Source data
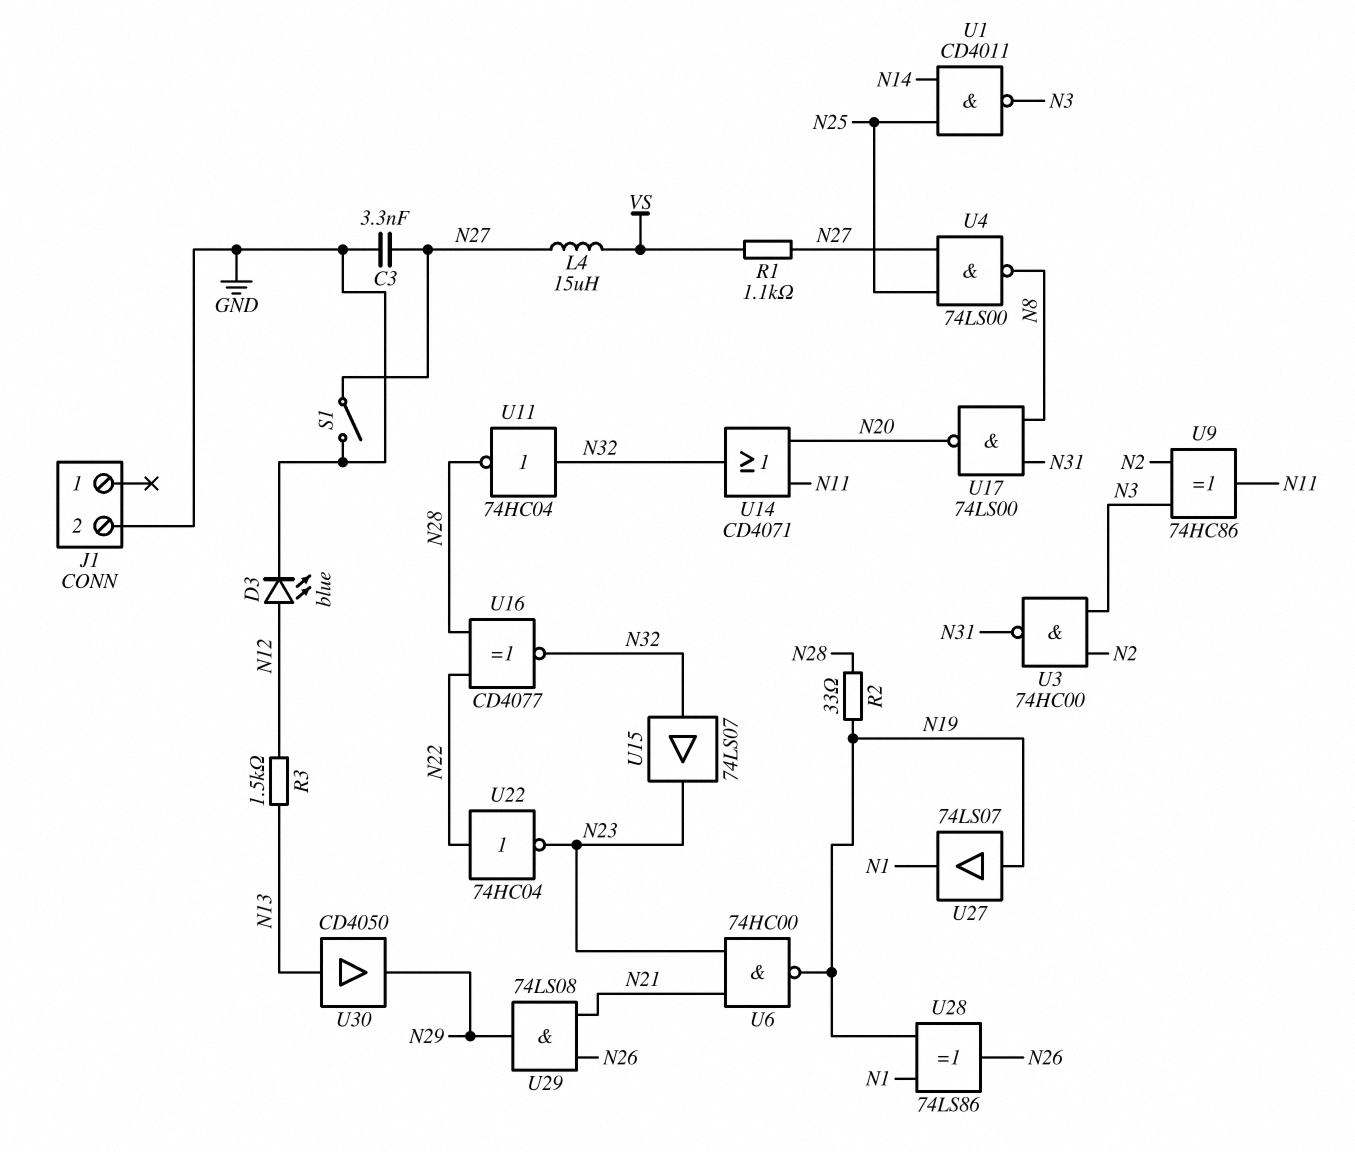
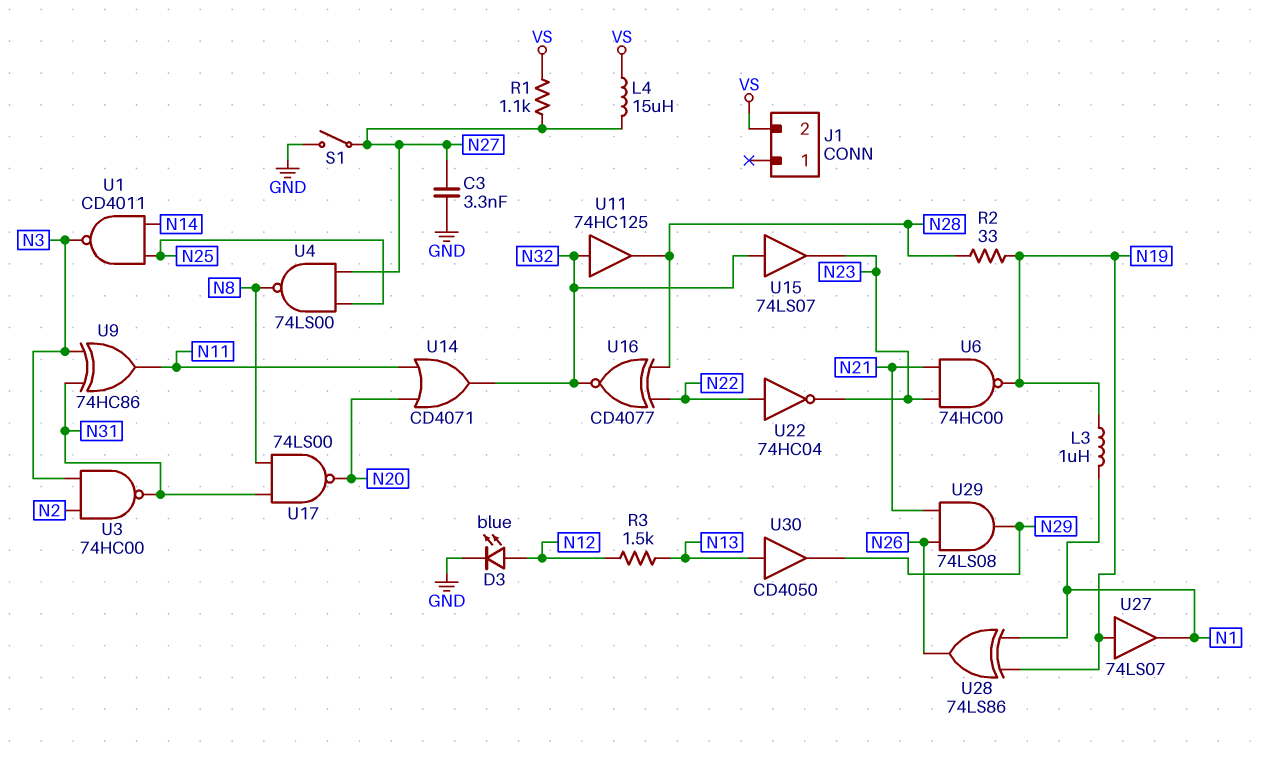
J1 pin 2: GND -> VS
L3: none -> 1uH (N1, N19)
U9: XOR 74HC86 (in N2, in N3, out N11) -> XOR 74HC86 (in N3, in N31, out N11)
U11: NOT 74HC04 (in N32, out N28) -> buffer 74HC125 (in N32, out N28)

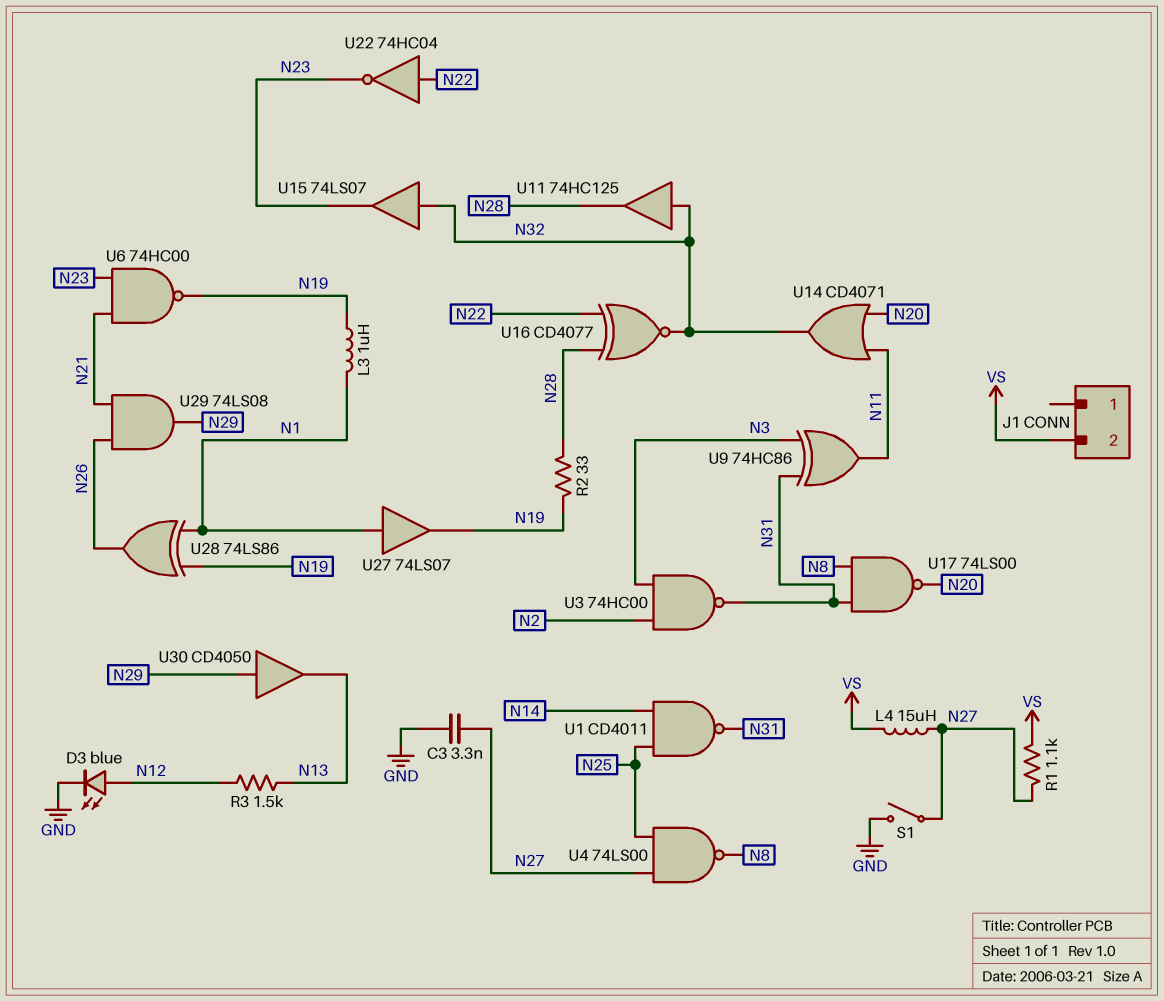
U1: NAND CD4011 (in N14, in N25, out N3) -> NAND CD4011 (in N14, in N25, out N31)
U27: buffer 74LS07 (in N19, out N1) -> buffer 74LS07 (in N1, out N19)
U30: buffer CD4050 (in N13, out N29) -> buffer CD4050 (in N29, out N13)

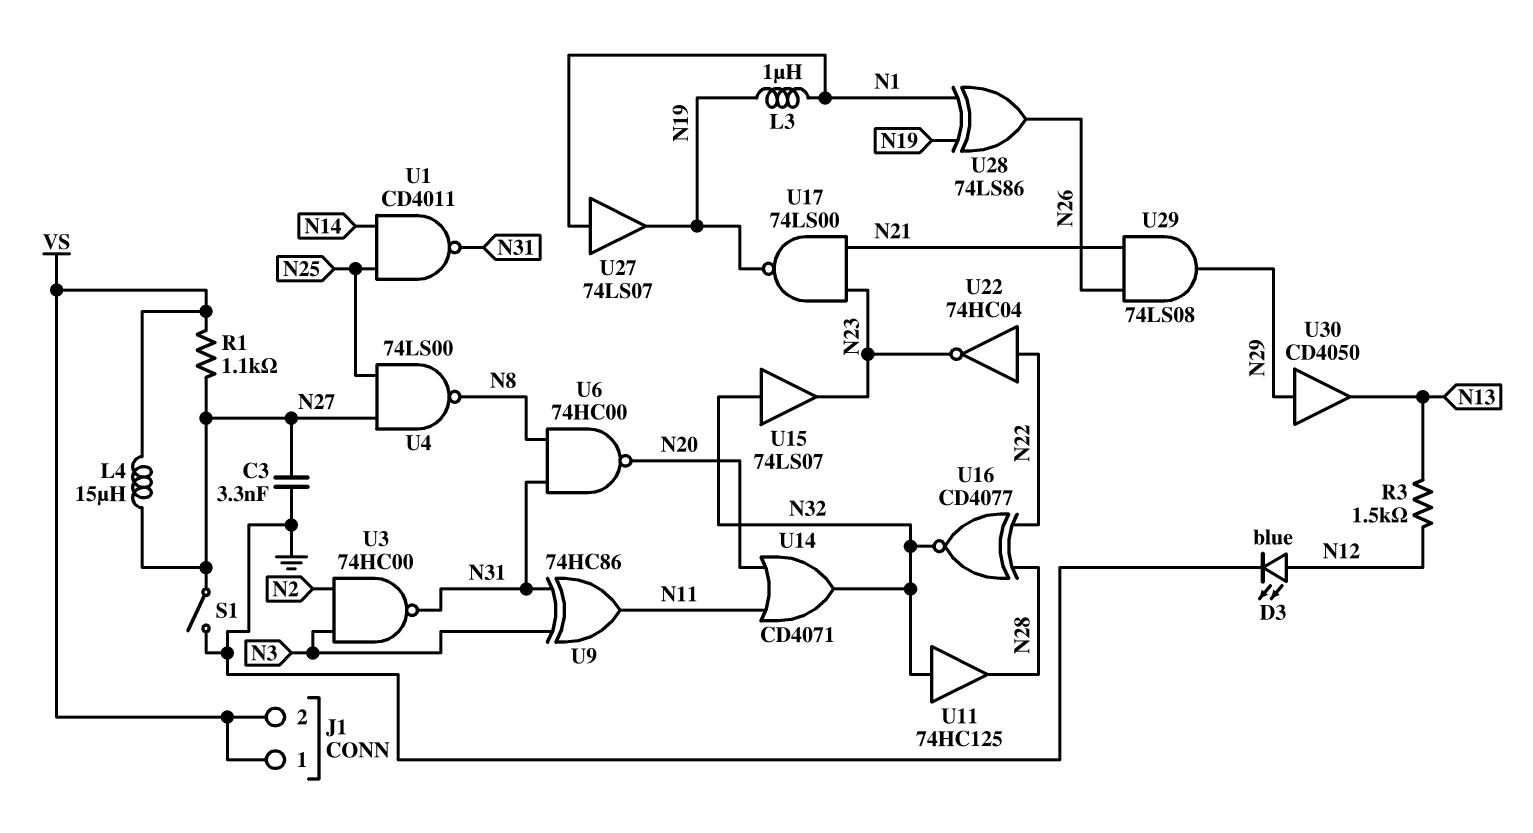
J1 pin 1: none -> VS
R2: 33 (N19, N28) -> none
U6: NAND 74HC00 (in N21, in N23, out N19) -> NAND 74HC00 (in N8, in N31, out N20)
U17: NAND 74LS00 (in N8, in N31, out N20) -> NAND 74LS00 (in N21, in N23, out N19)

...

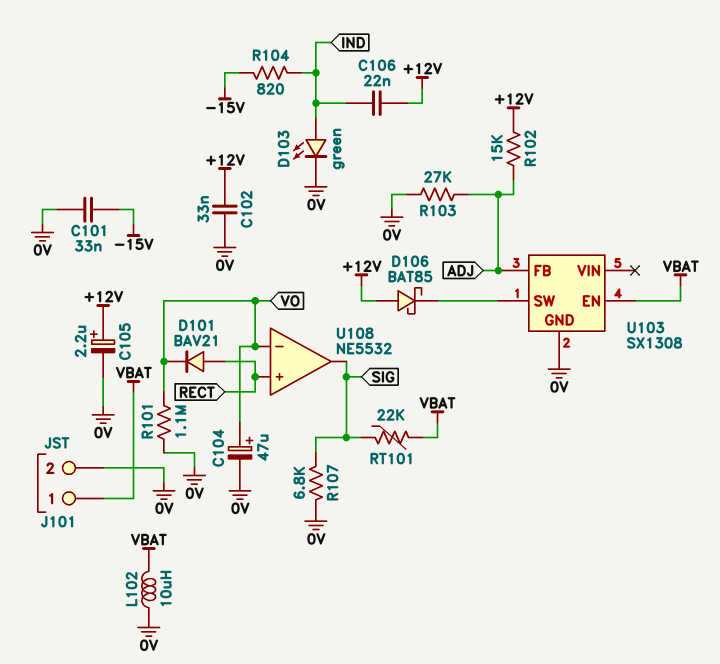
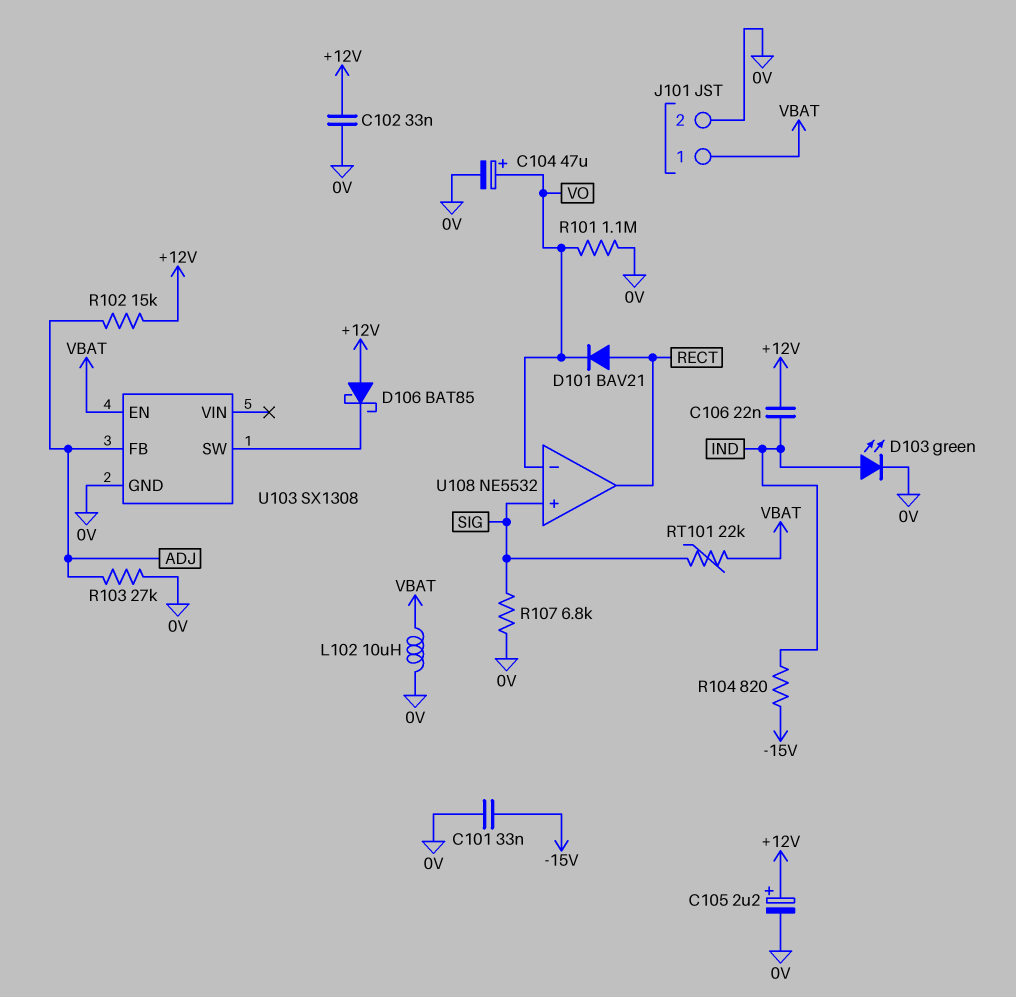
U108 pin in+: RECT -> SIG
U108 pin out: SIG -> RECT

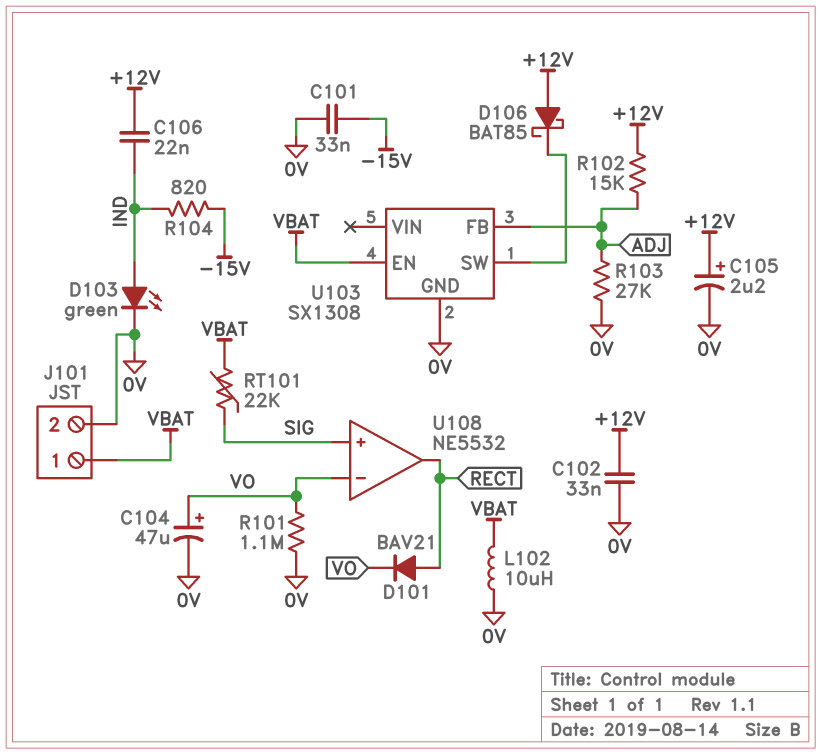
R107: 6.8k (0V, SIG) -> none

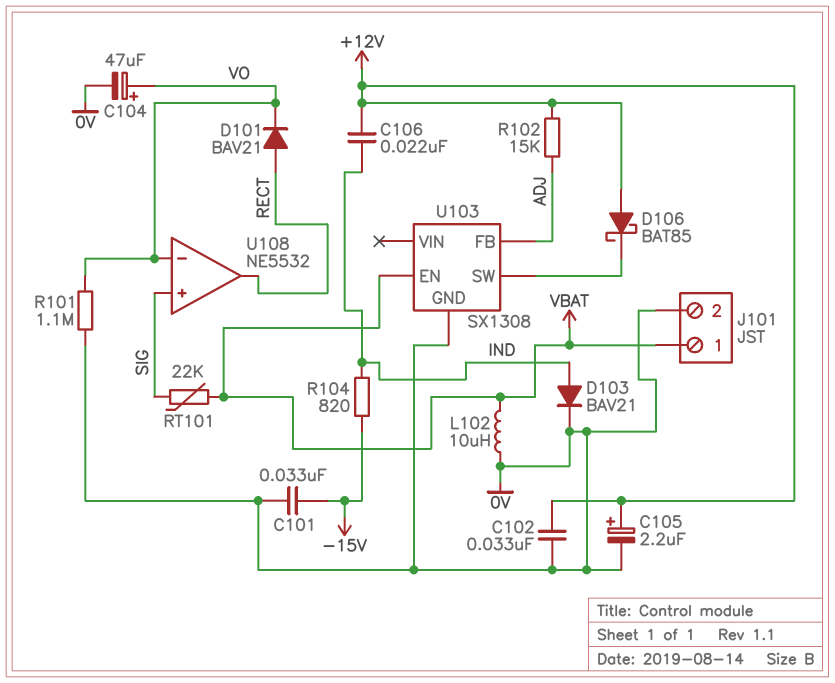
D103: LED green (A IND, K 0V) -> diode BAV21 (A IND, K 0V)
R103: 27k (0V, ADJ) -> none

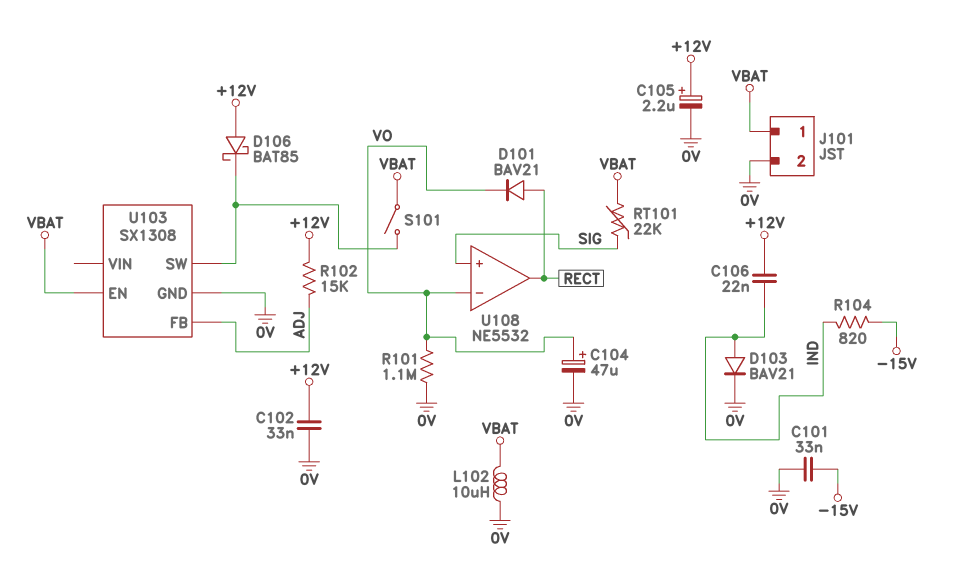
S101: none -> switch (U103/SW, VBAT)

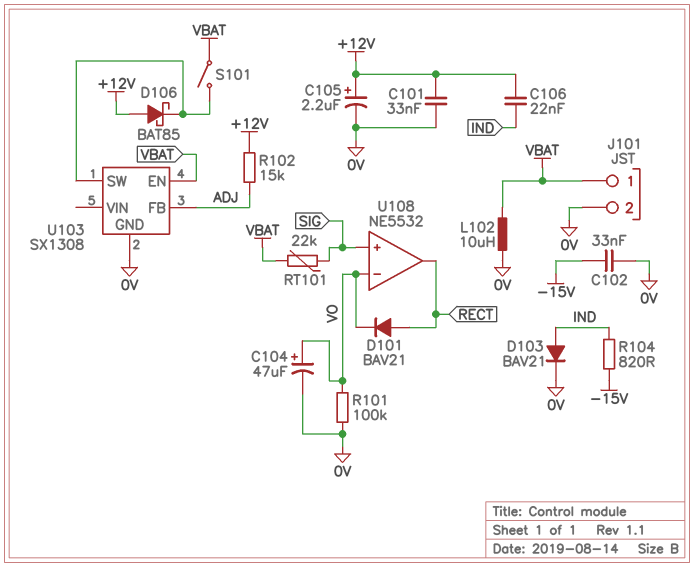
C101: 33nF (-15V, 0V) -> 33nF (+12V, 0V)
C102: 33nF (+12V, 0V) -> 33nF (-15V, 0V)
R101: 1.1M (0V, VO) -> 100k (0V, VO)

§ YOUR ASSIGNMENT
Each line above that contains "buffer" counts once; report the total of such lines and nothing more.

§ WRITTEN RESPONSE
3